▶ What to work on
Because the images are not wanted, restate every line below word for word without them.

=== Available records ===

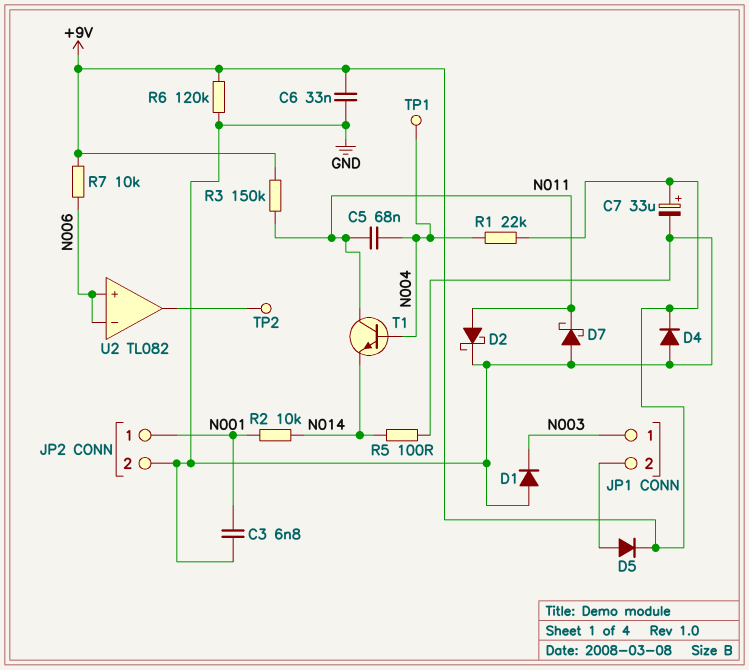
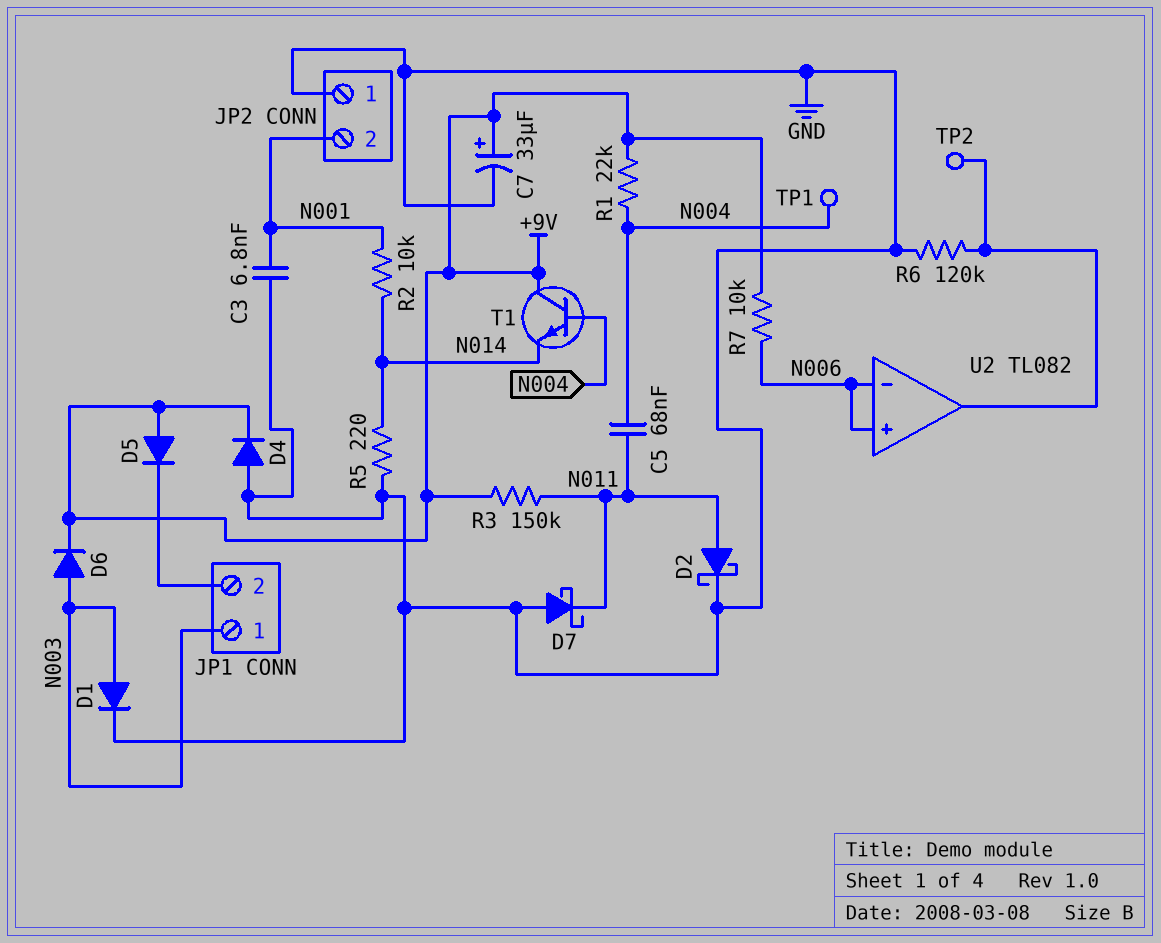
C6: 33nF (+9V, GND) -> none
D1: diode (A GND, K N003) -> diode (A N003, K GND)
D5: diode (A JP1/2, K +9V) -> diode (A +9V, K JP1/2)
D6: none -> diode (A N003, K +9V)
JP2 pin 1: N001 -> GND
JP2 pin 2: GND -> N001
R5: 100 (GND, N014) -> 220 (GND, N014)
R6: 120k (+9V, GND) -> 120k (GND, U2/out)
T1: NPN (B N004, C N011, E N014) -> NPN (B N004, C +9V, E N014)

===

▶ Task result
C6: 33nF (+9V, GND) -> none
D1: diode (A GND, K N003) -> diode (A N003, K GND)
D5: diode (A JP1/2, K +9V) -> diode (A +9V, K JP1/2)
D6: none -> diode (A N003, K +9V)
JP2 pin 1: N001 -> GND
JP2 pin 2: GND -> N001
R5: 100 (GND, N014) -> 220 (GND, N014)
R6: 120k (+9V, GND) -> 120k (GND, U2/out)
T1: NPN (B N004, C N011, E N014) -> NPN (B N004, C +9V, E N014)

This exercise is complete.